### Action item
Collect from the data below each line with "capsule".

### Supplied records
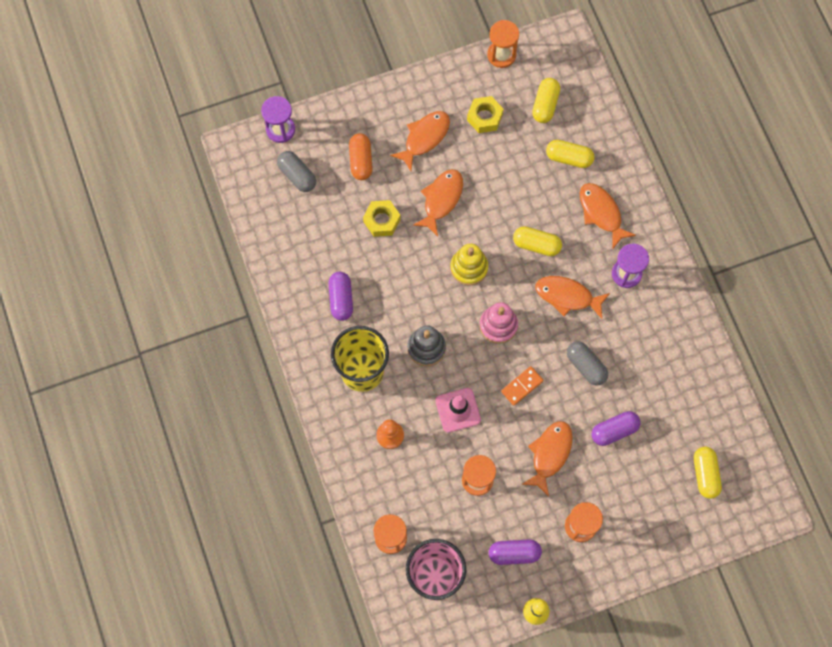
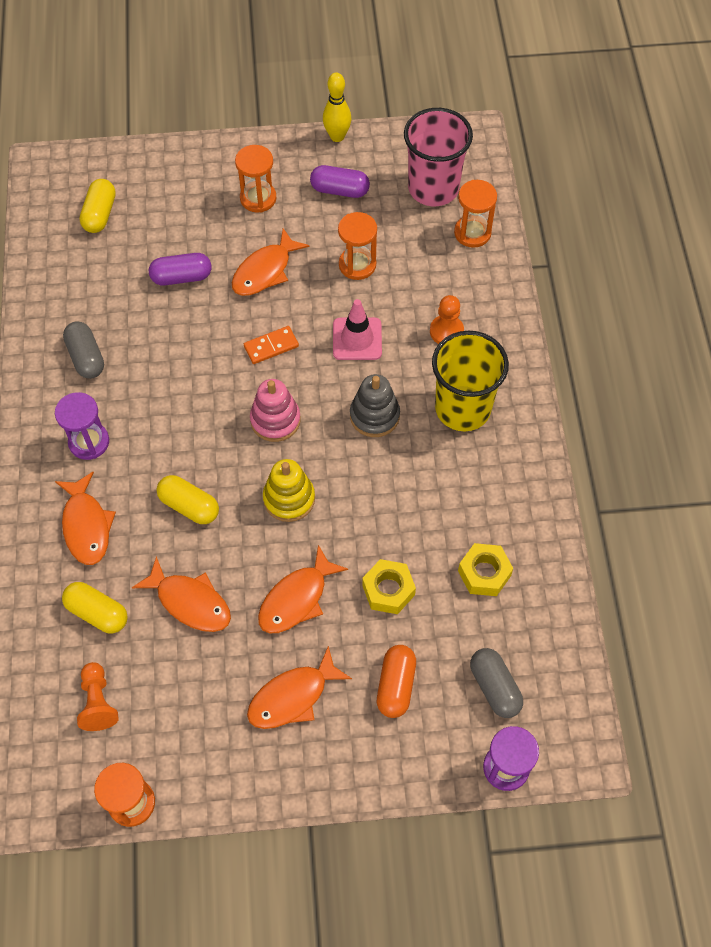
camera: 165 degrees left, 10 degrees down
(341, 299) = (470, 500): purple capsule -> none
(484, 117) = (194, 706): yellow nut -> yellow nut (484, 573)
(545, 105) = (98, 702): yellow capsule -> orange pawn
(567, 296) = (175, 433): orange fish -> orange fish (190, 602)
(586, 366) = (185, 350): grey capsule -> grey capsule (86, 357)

==

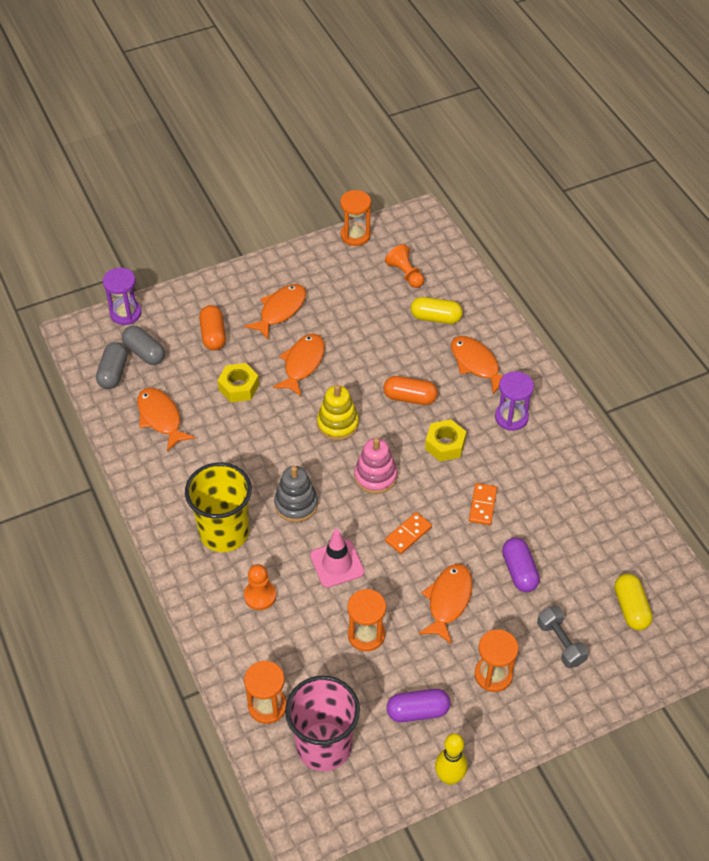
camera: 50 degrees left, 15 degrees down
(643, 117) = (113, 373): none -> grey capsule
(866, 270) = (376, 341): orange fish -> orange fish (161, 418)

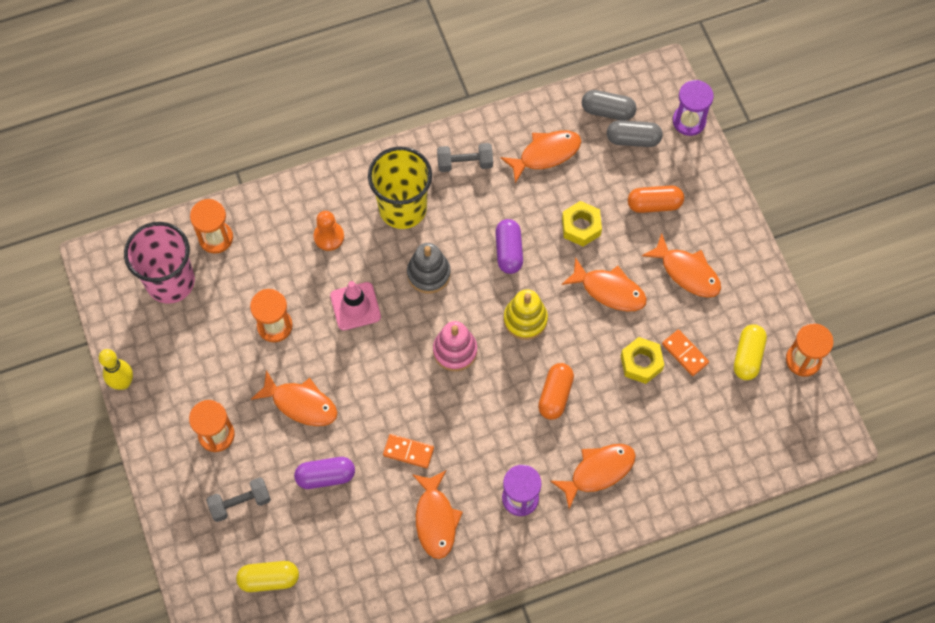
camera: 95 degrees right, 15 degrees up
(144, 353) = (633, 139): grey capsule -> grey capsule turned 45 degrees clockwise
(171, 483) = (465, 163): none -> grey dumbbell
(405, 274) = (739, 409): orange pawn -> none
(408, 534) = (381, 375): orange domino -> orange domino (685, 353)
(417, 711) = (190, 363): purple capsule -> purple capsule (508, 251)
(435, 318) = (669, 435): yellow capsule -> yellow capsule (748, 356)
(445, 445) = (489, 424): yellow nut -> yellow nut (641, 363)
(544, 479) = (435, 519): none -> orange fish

### Written answer
(341, 299) = (470, 500): purple capsule -> none
(545, 105) = (98, 702): yellow capsule -> orange pawn
(586, 366) = (185, 350): grey capsule -> grey capsule (86, 357)
(643, 117) = (113, 373): none -> grey capsule
(144, 353) = (633, 139): grey capsule -> grey capsule turned 45 degrees clockwise
(417, 711) = (190, 363): purple capsule -> purple capsule (508, 251)
(435, 318) = (669, 435): yellow capsule -> yellow capsule (748, 356)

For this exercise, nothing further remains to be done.